## BRIEF
Scan the entries line by line and return those with "pink".
======
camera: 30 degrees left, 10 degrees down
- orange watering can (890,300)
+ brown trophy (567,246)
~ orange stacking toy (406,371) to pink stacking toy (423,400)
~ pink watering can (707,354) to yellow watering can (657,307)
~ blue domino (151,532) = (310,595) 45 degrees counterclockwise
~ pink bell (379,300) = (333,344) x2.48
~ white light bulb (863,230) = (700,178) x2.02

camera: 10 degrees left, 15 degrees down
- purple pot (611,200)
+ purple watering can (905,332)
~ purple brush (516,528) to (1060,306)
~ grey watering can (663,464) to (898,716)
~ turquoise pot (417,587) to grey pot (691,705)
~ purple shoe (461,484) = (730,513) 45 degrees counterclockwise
======
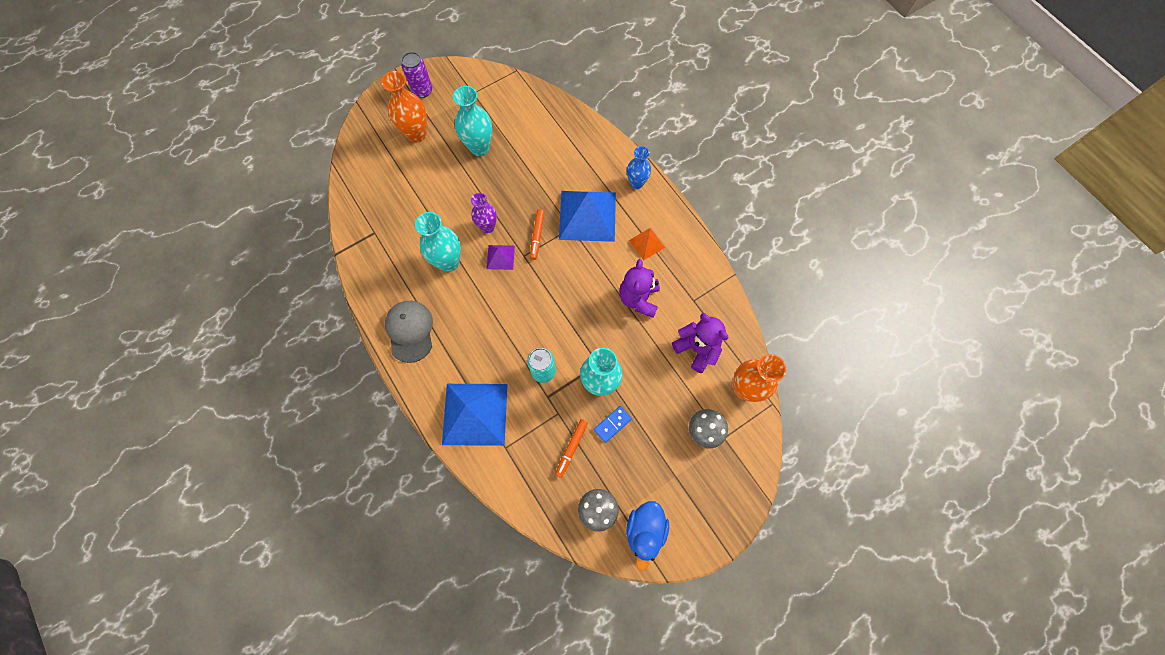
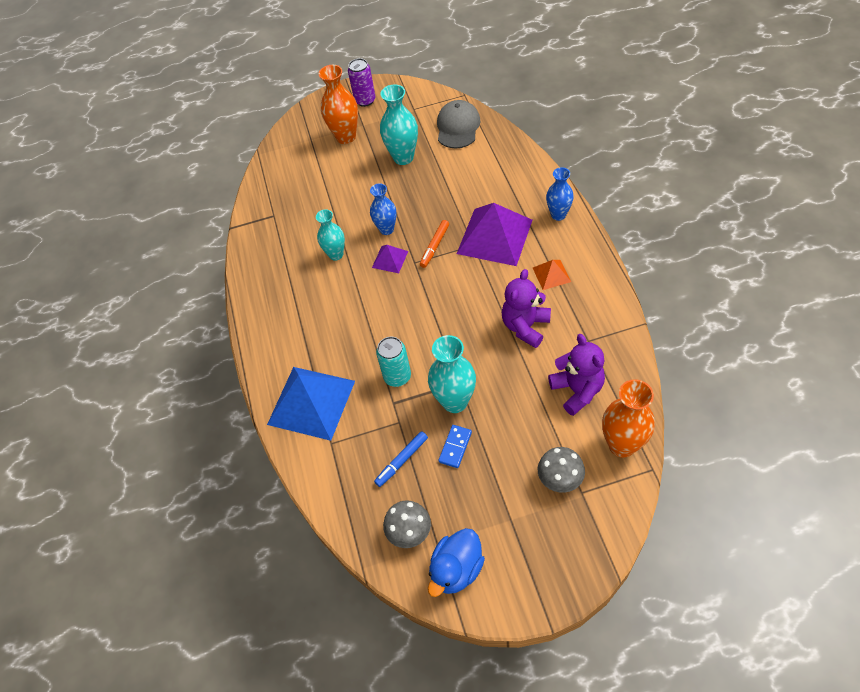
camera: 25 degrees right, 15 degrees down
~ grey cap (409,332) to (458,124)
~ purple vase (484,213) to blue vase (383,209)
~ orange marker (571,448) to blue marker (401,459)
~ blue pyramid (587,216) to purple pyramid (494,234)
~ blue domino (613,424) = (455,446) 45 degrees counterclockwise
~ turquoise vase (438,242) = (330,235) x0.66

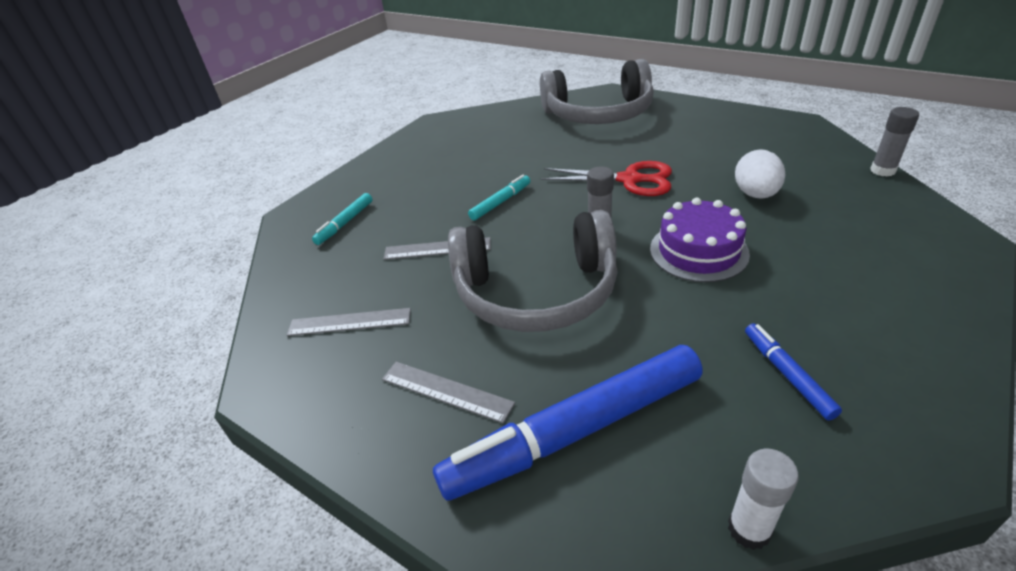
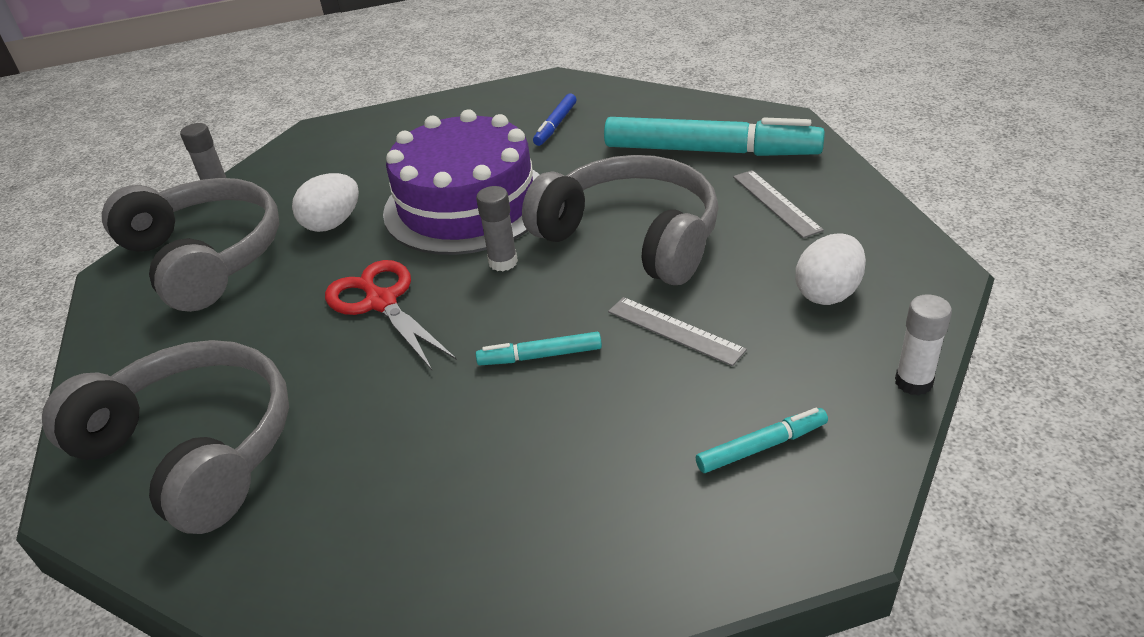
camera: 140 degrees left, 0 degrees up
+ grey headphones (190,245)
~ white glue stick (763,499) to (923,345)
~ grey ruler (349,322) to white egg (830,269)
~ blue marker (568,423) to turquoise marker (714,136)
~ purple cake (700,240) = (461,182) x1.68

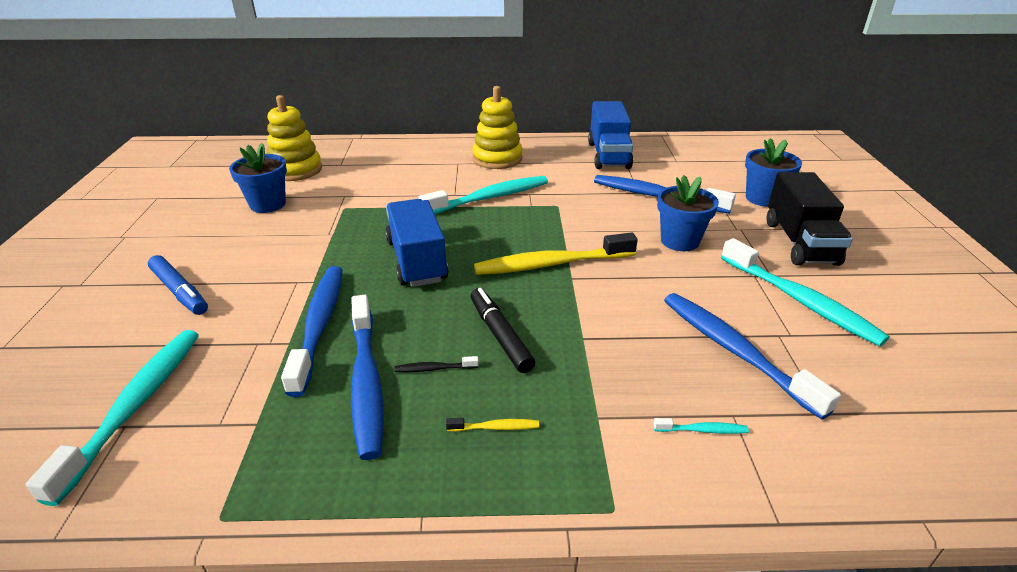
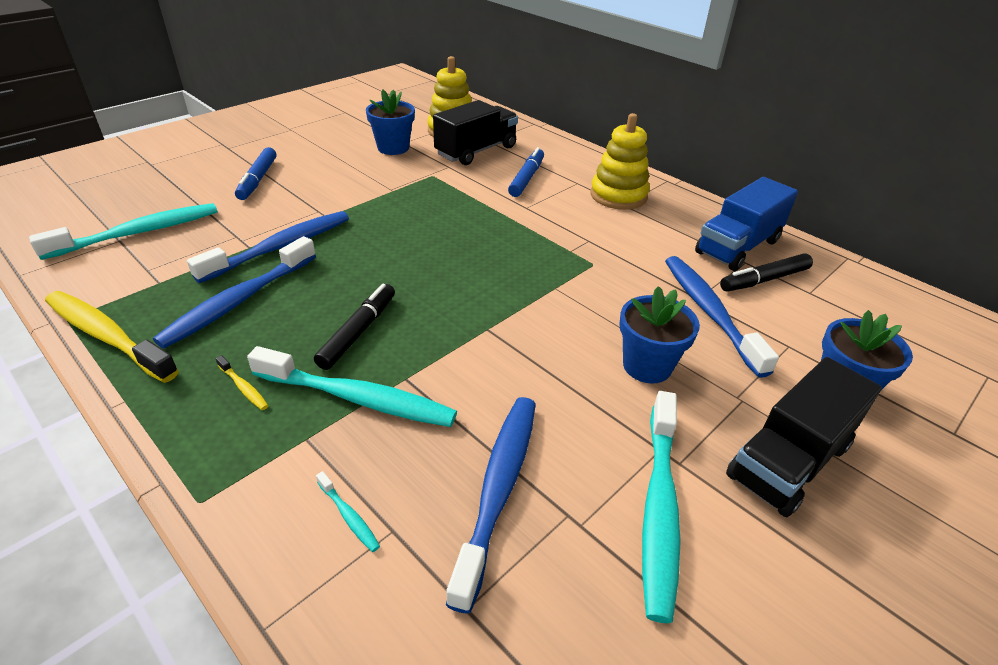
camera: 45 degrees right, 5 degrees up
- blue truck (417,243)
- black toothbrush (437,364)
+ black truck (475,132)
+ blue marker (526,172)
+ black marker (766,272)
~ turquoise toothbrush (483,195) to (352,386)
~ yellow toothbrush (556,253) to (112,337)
======
## ANSWER TO THE PROBLEM
~ orange stacking toy (406,371) to pink stacking toy (423,400)
~ pink watering can (707,354) to yellow watering can (657,307)
~ pink bell (379,300) = (333,344) x2.48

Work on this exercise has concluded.